Starting at the line that contains "U5 pin BYP: SIG6 -> none", restate each line word for word through the final line of the data, keeping both ends.

*** Opening of Material for the task ***

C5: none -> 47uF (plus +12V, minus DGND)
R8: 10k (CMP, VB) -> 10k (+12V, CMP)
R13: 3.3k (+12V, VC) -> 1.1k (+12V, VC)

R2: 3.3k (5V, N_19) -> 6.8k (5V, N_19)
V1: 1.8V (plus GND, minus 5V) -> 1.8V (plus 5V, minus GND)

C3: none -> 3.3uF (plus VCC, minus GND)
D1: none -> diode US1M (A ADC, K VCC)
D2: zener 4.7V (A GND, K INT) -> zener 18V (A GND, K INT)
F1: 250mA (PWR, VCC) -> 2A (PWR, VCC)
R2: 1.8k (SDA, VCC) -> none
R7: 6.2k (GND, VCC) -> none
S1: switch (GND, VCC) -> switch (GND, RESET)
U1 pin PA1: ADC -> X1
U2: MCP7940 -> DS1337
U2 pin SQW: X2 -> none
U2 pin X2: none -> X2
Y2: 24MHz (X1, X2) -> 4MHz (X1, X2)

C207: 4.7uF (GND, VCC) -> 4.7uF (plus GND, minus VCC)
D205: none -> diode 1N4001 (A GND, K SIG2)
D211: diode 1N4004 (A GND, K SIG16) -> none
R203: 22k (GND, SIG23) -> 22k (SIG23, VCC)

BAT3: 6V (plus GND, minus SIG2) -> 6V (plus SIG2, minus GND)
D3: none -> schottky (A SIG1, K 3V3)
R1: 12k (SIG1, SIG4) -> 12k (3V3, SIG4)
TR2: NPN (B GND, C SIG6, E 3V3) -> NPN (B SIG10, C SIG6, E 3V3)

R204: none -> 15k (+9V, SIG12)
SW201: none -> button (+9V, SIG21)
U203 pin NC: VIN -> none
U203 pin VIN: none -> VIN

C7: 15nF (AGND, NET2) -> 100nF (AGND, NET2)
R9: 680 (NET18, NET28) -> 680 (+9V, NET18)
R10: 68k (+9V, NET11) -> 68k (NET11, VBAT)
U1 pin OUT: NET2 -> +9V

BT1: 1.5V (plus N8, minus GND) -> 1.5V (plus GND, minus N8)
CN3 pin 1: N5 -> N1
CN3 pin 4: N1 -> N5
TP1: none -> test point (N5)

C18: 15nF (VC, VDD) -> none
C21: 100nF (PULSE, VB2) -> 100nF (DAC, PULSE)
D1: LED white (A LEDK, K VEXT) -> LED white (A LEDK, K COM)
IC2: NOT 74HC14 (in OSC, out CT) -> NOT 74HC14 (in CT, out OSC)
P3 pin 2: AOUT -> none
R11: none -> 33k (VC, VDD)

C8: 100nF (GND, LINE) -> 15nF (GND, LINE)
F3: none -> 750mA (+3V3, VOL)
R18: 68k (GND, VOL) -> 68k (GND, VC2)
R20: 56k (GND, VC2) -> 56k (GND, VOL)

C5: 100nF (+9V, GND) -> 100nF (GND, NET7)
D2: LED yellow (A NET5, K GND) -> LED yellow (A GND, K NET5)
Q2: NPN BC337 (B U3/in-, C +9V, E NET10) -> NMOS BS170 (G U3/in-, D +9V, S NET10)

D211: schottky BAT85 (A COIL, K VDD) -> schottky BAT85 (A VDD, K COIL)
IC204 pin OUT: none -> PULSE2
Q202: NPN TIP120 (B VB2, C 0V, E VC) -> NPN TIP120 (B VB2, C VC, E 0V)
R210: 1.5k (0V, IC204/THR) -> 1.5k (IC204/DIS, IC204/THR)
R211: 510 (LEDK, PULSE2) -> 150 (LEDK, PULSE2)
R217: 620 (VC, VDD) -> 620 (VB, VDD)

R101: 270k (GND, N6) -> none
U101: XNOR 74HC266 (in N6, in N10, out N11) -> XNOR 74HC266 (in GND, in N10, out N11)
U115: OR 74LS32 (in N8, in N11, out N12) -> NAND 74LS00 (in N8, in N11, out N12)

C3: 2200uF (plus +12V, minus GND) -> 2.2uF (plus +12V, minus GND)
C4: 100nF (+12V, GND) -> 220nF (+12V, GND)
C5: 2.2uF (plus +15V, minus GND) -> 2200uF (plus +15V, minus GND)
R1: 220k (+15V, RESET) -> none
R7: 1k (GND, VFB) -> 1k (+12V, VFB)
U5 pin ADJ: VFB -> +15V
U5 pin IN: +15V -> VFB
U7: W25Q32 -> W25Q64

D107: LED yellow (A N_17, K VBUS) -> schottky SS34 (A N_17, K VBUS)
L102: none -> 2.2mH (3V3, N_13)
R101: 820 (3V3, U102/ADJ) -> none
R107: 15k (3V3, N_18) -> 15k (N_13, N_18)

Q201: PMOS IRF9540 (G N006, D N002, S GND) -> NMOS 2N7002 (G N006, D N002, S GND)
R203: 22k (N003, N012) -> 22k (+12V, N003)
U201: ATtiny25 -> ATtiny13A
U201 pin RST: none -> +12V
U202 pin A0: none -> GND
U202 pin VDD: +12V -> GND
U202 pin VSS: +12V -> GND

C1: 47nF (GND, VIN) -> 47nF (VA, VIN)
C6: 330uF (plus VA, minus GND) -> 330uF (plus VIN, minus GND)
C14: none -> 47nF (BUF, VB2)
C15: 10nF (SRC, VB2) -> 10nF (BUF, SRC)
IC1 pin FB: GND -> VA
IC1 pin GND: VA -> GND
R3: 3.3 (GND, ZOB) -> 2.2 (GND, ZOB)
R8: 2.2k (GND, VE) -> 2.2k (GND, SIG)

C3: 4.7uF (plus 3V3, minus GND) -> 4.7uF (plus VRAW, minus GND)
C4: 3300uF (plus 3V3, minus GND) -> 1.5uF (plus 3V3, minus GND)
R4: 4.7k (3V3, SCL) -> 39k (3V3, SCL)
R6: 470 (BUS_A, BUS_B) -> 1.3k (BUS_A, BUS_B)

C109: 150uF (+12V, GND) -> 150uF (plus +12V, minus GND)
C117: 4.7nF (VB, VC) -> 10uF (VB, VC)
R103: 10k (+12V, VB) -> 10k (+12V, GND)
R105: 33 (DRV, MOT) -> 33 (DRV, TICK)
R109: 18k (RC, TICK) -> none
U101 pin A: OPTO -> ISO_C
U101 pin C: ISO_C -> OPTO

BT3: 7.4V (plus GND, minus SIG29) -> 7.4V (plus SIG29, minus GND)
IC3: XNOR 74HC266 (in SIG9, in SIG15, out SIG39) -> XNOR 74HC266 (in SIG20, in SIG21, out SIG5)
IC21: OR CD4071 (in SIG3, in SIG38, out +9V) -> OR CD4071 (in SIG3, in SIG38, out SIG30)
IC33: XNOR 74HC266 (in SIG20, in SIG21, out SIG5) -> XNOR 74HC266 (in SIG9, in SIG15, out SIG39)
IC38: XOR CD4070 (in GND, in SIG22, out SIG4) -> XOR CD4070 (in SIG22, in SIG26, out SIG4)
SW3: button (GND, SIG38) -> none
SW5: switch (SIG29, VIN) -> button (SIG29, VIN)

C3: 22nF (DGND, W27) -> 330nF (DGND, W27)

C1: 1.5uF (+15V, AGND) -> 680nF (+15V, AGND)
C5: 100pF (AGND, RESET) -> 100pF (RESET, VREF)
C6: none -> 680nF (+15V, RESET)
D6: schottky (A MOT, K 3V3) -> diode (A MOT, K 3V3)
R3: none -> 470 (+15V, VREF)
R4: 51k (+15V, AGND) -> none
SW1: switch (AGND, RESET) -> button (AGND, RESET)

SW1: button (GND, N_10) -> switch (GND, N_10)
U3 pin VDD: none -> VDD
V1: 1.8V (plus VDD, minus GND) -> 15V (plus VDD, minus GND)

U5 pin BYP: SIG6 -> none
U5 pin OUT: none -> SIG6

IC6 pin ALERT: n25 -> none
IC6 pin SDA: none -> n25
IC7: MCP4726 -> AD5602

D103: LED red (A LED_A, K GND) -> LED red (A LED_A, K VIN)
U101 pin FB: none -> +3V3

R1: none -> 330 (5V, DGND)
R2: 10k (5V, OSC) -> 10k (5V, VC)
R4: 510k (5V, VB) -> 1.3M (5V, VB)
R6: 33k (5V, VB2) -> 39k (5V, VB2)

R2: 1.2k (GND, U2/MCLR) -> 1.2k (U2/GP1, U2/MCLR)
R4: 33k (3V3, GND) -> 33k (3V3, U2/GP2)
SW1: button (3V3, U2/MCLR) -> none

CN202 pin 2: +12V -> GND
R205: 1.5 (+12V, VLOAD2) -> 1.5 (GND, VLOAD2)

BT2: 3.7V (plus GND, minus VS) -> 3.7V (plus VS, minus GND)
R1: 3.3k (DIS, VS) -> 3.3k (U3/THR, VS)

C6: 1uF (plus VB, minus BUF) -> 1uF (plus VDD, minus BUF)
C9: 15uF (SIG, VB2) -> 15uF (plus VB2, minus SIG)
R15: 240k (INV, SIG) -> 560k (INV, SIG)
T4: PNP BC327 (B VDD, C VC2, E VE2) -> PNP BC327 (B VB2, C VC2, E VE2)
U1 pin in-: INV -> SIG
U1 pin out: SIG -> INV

*** Close of Material for the task ***

Reply to the exercise ▸
U5 pin BYP: SIG6 -> none
U5 pin OUT: none -> SIG6

IC6 pin ALERT: n25 -> none
IC6 pin SDA: none -> n25
IC7: MCP4726 -> AD5602

D103: LED red (A LED_A, K GND) -> LED red (A LED_A, K VIN)
U101 pin FB: none -> +3V3

R1: none -> 330 (5V, DGND)
R2: 10k (5V, OSC) -> 10k (5V, VC)
R4: 510k (5V, VB) -> 1.3M (5V, VB)
R6: 33k (5V, VB2) -> 39k (5V, VB2)

R2: 1.2k (GND, U2/MCLR) -> 1.2k (U2/GP1, U2/MCLR)
R4: 33k (3V3, GND) -> 33k (3V3, U2/GP2)
SW1: button (3V3, U2/MCLR) -> none

CN202 pin 2: +12V -> GND
R205: 1.5 (+12V, VLOAD2) -> 1.5 (GND, VLOAD2)

BT2: 3.7V (plus GND, minus VS) -> 3.7V (plus VS, minus GND)
R1: 3.3k (DIS, VS) -> 3.3k (U3/THR, VS)

C6: 1uF (plus VB, minus BUF) -> 1uF (plus VDD, minus BUF)
C9: 15uF (SIG, VB2) -> 15uF (plus VB2, minus SIG)
R15: 240k (INV, SIG) -> 560k (INV, SIG)
T4: PNP BC327 (B VDD, C VC2, E VE2) -> PNP BC327 (B VB2, C VC2, E VE2)
U1 pin in-: INV -> SIG
U1 pin out: SIG -> INV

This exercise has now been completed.